TASK:
Within the data, how many lines hold the word "yellow"? Answer with nothing but the number.

DATA BELOW:
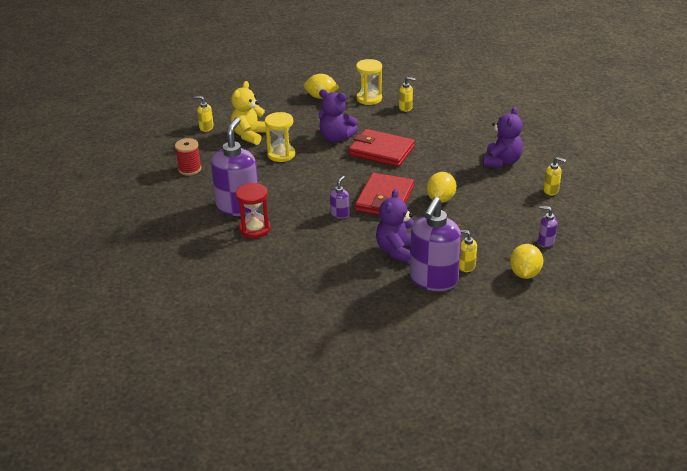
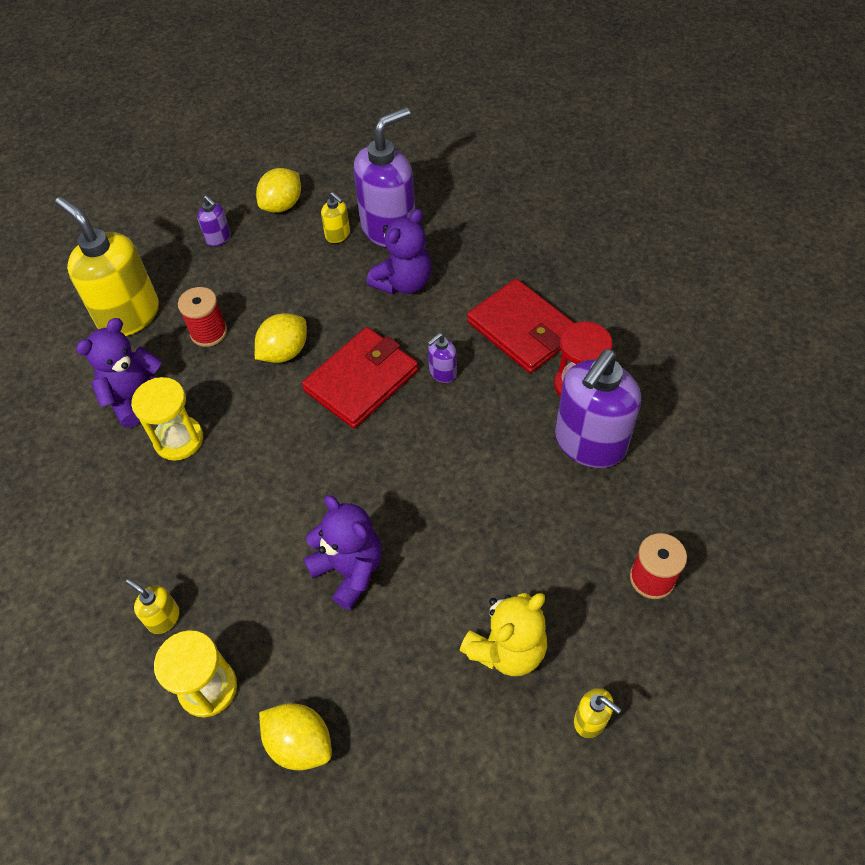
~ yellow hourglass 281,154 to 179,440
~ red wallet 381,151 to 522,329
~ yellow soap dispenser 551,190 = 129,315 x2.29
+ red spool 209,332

REPLY:
2